--- TASK GOAL ---
Each record below must be written out exactly as given.

══ ENTRIES SHOWN

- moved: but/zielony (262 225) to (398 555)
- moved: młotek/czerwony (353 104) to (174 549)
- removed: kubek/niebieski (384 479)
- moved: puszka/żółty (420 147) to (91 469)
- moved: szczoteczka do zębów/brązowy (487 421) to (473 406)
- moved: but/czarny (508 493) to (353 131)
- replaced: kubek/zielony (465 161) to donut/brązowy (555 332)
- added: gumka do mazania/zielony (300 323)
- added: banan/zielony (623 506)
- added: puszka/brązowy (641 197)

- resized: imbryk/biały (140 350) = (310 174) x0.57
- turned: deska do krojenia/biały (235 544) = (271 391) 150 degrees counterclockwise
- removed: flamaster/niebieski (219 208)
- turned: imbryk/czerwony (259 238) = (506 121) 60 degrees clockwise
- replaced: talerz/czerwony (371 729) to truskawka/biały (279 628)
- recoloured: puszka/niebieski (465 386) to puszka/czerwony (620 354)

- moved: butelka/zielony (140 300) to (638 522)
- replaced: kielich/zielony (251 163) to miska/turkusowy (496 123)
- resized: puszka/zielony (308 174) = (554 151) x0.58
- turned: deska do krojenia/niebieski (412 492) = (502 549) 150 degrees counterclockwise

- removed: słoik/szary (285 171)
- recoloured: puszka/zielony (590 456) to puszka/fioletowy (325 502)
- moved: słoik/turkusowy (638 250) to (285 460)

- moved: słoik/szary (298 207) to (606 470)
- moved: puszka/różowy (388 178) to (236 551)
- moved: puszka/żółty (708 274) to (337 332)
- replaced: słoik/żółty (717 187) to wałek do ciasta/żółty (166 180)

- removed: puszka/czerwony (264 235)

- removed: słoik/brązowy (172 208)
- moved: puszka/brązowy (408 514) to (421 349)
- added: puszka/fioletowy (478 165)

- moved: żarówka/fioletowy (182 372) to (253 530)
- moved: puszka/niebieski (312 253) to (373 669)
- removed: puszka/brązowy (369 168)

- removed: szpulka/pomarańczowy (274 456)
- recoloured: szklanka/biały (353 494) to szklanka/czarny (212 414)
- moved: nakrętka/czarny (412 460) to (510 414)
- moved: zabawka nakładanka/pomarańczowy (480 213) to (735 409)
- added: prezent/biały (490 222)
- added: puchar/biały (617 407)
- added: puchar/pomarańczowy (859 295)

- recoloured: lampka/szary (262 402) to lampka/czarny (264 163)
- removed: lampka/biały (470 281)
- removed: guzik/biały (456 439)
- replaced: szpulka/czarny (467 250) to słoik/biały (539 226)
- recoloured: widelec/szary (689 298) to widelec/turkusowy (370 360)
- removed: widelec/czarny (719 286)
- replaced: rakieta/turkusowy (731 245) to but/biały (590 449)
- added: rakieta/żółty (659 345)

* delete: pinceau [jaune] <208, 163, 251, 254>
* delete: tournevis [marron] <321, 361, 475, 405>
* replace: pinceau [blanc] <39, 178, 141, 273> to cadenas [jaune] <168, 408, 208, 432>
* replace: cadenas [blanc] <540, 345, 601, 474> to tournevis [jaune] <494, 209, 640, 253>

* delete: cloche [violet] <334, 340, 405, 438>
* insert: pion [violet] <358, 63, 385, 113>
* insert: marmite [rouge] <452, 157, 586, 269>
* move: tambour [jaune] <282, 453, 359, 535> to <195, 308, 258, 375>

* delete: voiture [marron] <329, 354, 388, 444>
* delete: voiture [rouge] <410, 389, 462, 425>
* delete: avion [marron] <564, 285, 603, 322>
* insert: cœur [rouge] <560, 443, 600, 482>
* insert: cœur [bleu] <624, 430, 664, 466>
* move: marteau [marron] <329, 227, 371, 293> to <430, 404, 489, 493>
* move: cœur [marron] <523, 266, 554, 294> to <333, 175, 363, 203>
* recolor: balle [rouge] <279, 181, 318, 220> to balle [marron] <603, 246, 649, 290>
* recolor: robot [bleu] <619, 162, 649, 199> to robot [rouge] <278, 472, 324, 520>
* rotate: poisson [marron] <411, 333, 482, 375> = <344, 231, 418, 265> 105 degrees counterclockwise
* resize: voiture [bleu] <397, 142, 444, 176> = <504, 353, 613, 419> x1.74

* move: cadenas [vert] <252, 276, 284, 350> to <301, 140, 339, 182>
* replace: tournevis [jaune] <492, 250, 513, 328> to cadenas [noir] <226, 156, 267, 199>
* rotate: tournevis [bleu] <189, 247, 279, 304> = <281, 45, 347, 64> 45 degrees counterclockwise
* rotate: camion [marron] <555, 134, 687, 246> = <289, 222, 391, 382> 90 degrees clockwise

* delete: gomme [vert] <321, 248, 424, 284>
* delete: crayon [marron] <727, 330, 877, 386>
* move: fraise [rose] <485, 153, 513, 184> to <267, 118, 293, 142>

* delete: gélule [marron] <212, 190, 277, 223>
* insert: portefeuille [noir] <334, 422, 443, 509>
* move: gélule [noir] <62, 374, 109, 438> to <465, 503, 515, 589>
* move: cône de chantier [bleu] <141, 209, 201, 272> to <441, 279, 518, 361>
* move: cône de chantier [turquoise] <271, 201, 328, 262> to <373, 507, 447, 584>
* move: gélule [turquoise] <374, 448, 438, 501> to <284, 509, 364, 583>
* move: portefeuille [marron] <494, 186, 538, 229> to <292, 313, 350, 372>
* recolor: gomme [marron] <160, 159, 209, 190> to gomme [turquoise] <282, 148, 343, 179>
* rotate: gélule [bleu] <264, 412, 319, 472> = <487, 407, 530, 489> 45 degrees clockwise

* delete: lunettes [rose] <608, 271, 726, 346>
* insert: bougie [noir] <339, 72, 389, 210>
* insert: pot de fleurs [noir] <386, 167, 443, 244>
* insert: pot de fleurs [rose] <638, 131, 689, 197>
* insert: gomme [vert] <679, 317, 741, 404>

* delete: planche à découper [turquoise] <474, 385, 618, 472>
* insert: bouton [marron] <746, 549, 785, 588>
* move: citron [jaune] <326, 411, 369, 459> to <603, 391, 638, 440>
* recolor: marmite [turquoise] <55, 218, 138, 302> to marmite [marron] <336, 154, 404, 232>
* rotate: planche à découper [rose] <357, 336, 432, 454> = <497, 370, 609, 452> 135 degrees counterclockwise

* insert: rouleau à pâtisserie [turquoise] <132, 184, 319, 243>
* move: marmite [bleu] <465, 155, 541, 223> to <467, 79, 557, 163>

════

--- REPLY ---
- moved: but/zielony (262 225) to (398 555)
- moved: młotek/czerwony (353 104) to (174 549)
- removed: kubek/niebieski (384 479)
- moved: puszka/żółty (420 147) to (91 469)
- moved: szczoteczka do zębów/brązowy (487 421) to (473 406)
- moved: but/czarny (508 493) to (353 131)
- replaced: kubek/zielony (465 161) to donut/brązowy (555 332)
- added: gumka do mazania/zielony (300 323)
- added: banan/zielony (623 506)
- added: puszka/brązowy (641 197)

- resized: imbryk/biały (140 350) = (310 174) x0.57
- turned: deska do krojenia/biały (235 544) = (271 391) 150 degrees counterclockwise
- removed: flamaster/niebieski (219 208)
- turned: imbryk/czerwony (259 238) = (506 121) 60 degrees clockwise
- replaced: talerz/czerwony (371 729) to truskawka/biały (279 628)
- recoloured: puszka/niebieski (465 386) to puszka/czerwony (620 354)

- moved: butelka/zielony (140 300) to (638 522)
- replaced: kielich/zielony (251 163) to miska/turkusowy (496 123)
- resized: puszka/zielony (308 174) = (554 151) x0.58
- turned: deska do krojenia/niebieski (412 492) = (502 549) 150 degrees counterclockwise

- removed: słoik/szary (285 171)
- recoloured: puszka/zielony (590 456) to puszka/fioletowy (325 502)
- moved: słoik/turkusowy (638 250) to (285 460)

- moved: słoik/szary (298 207) to (606 470)
- moved: puszka/różowy (388 178) to (236 551)
- moved: puszka/żółty (708 274) to (337 332)
- replaced: słoik/żółty (717 187) to wałek do ciasta/żółty (166 180)

- removed: puszka/czerwony (264 235)

- removed: słoik/brązowy (172 208)
- moved: puszka/brązowy (408 514) to (421 349)
- added: puszka/fioletowy (478 165)

- moved: żarówka/fioletowy (182 372) to (253 530)
- moved: puszka/niebieski (312 253) to (373 669)
- removed: puszka/brązowy (369 168)

- removed: szpulka/pomarańczowy (274 456)
- recoloured: szklanka/biały (353 494) to szklanka/czarny (212 414)
- moved: nakrętka/czarny (412 460) to (510 414)
- moved: zabawka nakładanka/pomarańczowy (480 213) to (735 409)
- added: prezent/biały (490 222)
- added: puchar/biały (617 407)
- added: puchar/pomarańczowy (859 295)

- recoloured: lampka/szary (262 402) to lampka/czarny (264 163)
- removed: lampka/biały (470 281)
- removed: guzik/biały (456 439)
- replaced: szpulka/czarny (467 250) to słoik/biały (539 226)
- recoloured: widelec/szary (689 298) to widelec/turkusowy (370 360)
- removed: widelec/czarny (719 286)
- replaced: rakieta/turkusowy (731 245) to but/biały (590 449)
- added: rakieta/żółty (659 345)

* delete: pinceau [jaune] <208, 163, 251, 254>
* delete: tournevis [marron] <321, 361, 475, 405>
* replace: pinceau [blanc] <39, 178, 141, 273> to cadenas [jaune] <168, 408, 208, 432>
* replace: cadenas [blanc] <540, 345, 601, 474> to tournevis [jaune] <494, 209, 640, 253>

* delete: cloche [violet] <334, 340, 405, 438>
* insert: pion [violet] <358, 63, 385, 113>
* insert: marmite [rouge] <452, 157, 586, 269>
* move: tambour [jaune] <282, 453, 359, 535> to <195, 308, 258, 375>

* delete: voiture [marron] <329, 354, 388, 444>
* delete: voiture [rouge] <410, 389, 462, 425>
* delete: avion [marron] <564, 285, 603, 322>
* insert: cœur [rouge] <560, 443, 600, 482>
* insert: cœur [bleu] <624, 430, 664, 466>
* move: marteau [marron] <329, 227, 371, 293> to <430, 404, 489, 493>
* move: cœur [marron] <523, 266, 554, 294> to <333, 175, 363, 203>
* recolor: balle [rouge] <279, 181, 318, 220> to balle [marron] <603, 246, 649, 290>
* recolor: robot [bleu] <619, 162, 649, 199> to robot [rouge] <278, 472, 324, 520>
* rotate: poisson [marron] <411, 333, 482, 375> = <344, 231, 418, 265> 105 degrees counterclockwise
* resize: voiture [bleu] <397, 142, 444, 176> = <504, 353, 613, 419> x1.74

* move: cadenas [vert] <252, 276, 284, 350> to <301, 140, 339, 182>
* replace: tournevis [jaune] <492, 250, 513, 328> to cadenas [noir] <226, 156, 267, 199>
* rotate: tournevis [bleu] <189, 247, 279, 304> = <281, 45, 347, 64> 45 degrees counterclockwise
* rotate: camion [marron] <555, 134, 687, 246> = <289, 222, 391, 382> 90 degrees clockwise

* delete: gomme [vert] <321, 248, 424, 284>
* delete: crayon [marron] <727, 330, 877, 386>
* move: fraise [rose] <485, 153, 513, 184> to <267, 118, 293, 142>

* delete: gélule [marron] <212, 190, 277, 223>
* insert: portefeuille [noir] <334, 422, 443, 509>
* move: gélule [noir] <62, 374, 109, 438> to <465, 503, 515, 589>
* move: cône de chantier [bleu] <141, 209, 201, 272> to <441, 279, 518, 361>
* move: cône de chantier [turquoise] <271, 201, 328, 262> to <373, 507, 447, 584>
* move: gélule [turquoise] <374, 448, 438, 501> to <284, 509, 364, 583>
* move: portefeuille [marron] <494, 186, 538, 229> to <292, 313, 350, 372>
* recolor: gomme [marron] <160, 159, 209, 190> to gomme [turquoise] <282, 148, 343, 179>
* rotate: gélule [bleu] <264, 412, 319, 472> = <487, 407, 530, 489> 45 degrees clockwise

* delete: lunettes [rose] <608, 271, 726, 346>
* insert: bougie [noir] <339, 72, 389, 210>
* insert: pot de fleurs [noir] <386, 167, 443, 244>
* insert: pot de fleurs [rose] <638, 131, 689, 197>
* insert: gomme [vert] <679, 317, 741, 404>

* delete: planche à découper [turquoise] <474, 385, 618, 472>
* insert: bouton [marron] <746, 549, 785, 588>
* move: citron [jaune] <326, 411, 369, 459> to <603, 391, 638, 440>
* recolor: marmite [turquoise] <55, 218, 138, 302> to marmite [marron] <336, 154, 404, 232>
* rotate: planche à découper [rose] <357, 336, 432, 454> = <497, 370, 609, 452> 135 degrees counterclockwise

* insert: rouleau à pâtisserie [turquoise] <132, 184, 319, 243>
* move: marmite [bleu] <465, 155, 541, 223> to <467, 79, 557, 163>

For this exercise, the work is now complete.